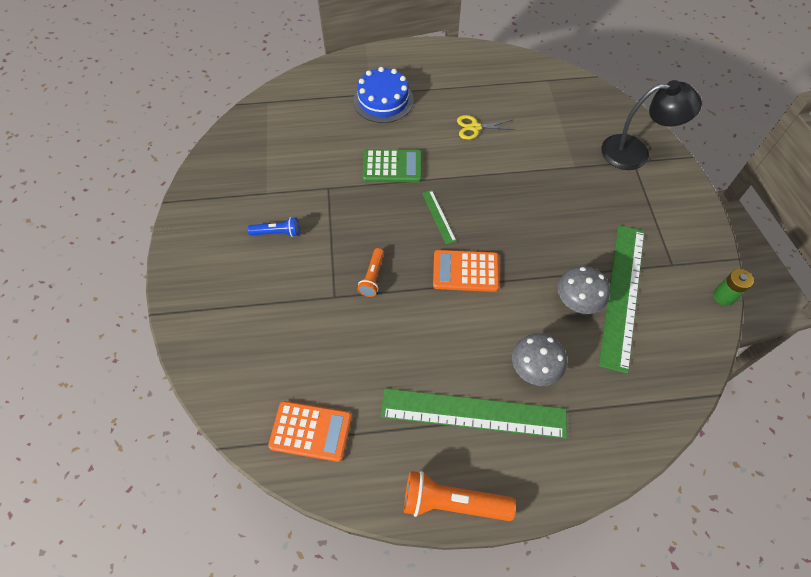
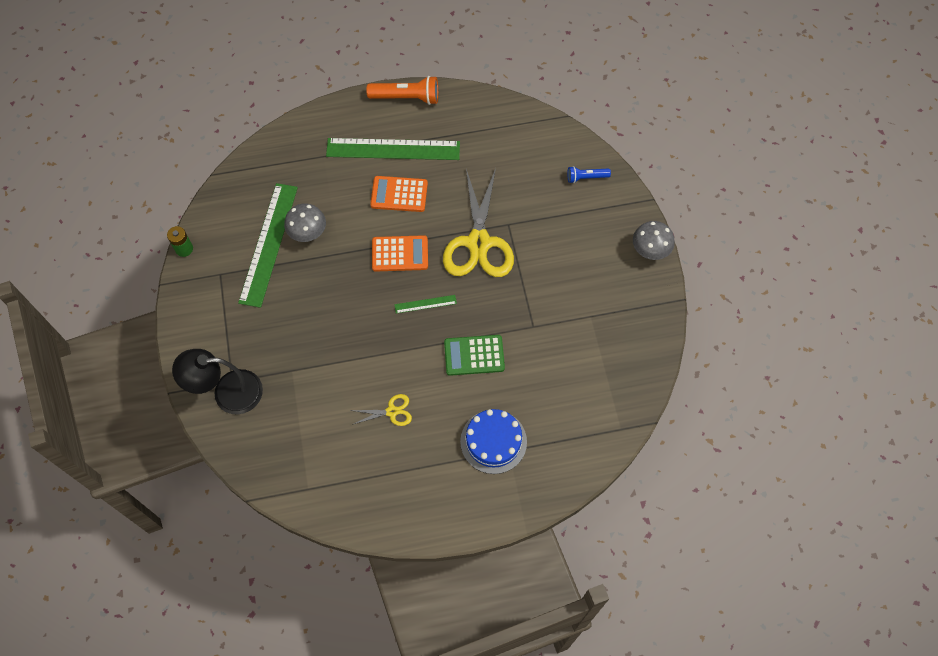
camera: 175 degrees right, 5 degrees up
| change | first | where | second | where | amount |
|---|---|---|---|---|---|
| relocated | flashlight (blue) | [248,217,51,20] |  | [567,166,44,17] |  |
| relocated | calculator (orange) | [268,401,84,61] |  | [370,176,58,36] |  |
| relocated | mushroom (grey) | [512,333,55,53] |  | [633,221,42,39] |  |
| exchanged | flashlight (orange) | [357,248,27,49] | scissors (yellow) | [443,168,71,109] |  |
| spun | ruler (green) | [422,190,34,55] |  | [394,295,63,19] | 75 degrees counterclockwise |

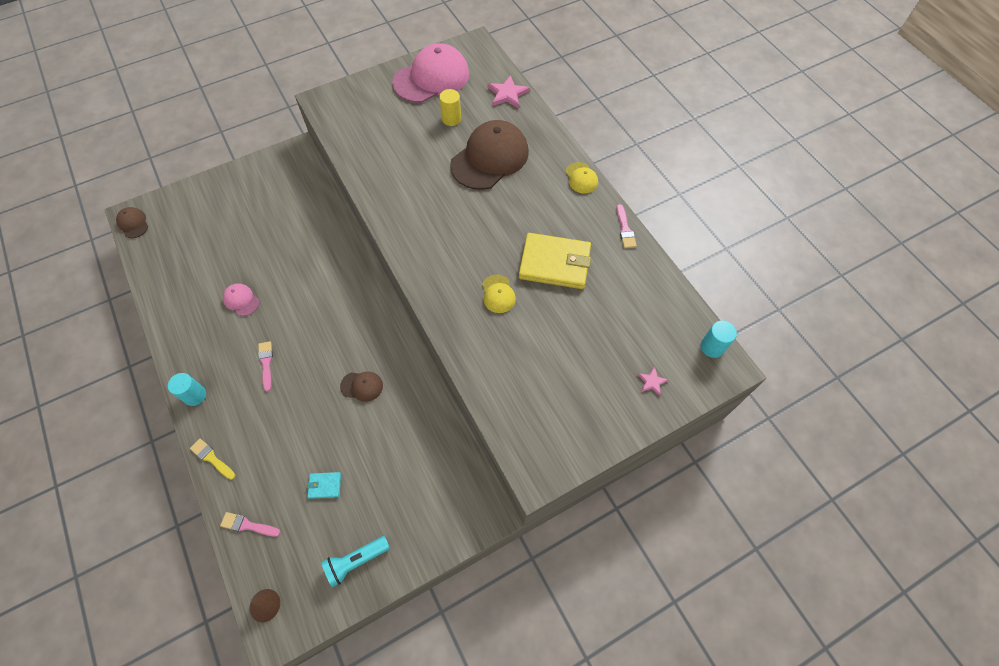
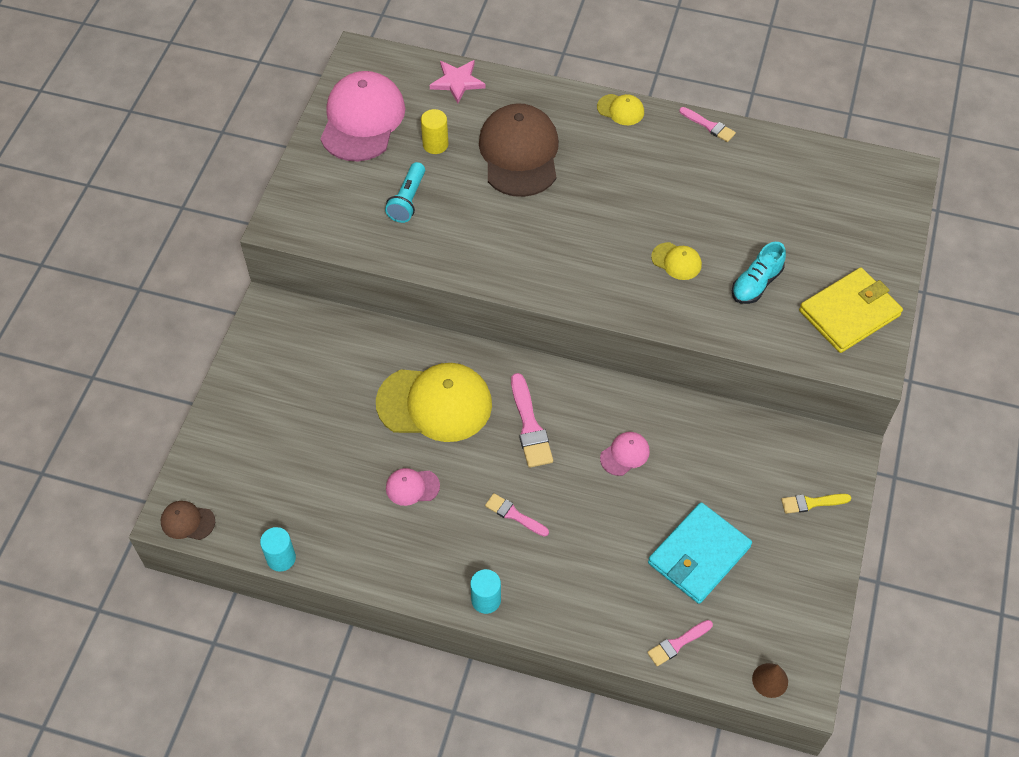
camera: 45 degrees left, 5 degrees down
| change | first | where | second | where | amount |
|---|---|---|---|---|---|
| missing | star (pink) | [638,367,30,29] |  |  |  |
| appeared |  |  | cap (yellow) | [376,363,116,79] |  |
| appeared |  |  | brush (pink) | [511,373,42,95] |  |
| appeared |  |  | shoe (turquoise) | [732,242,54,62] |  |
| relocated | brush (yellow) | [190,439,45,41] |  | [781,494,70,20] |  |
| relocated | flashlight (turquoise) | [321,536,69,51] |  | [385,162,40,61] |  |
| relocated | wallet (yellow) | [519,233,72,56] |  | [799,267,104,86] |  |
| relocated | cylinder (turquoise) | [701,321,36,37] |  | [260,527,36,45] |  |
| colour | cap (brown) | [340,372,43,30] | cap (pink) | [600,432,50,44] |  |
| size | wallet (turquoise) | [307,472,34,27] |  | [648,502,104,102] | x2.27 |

---

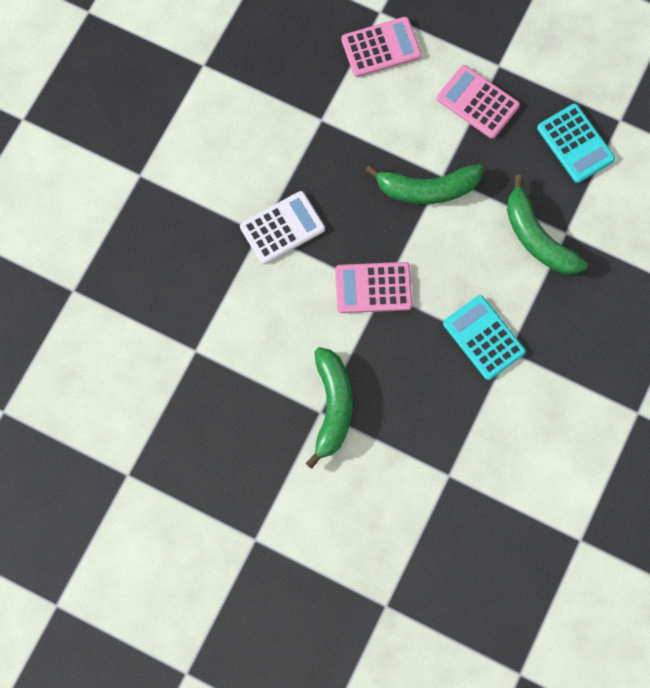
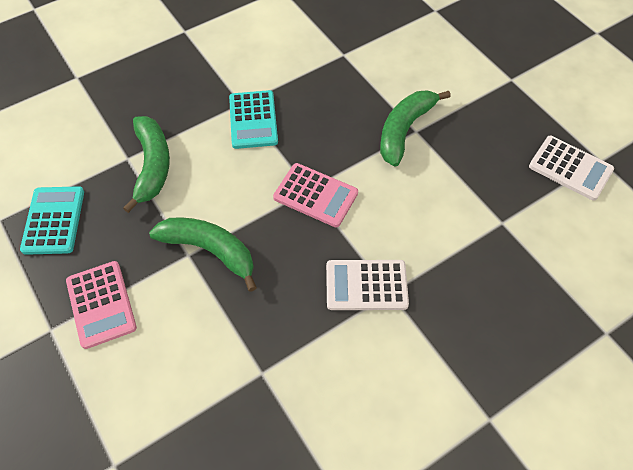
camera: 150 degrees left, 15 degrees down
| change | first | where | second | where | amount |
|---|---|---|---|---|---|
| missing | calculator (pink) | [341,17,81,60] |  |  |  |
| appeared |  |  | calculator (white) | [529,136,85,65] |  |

TASK BRIEF: Within the listing above, extract exactly the lines from the line with "flashlight (blue) |" to the line with "exchanged | flashlight", the two named lines included, and no others.

RESULT BELOW:
| relocated | flashlight (blue) | [248,217,51,20] |  | [567,166,44,17] |  |
| relocated | calculator (orange) | [268,401,84,61] |  | [370,176,58,36] |  |
| relocated | mushroom (grey) | [512,333,55,53] |  | [633,221,42,39] |  |
| exchanged | flashlight (orange) | [357,248,27,49] | scissors (yellow) | [443,168,71,109] |  |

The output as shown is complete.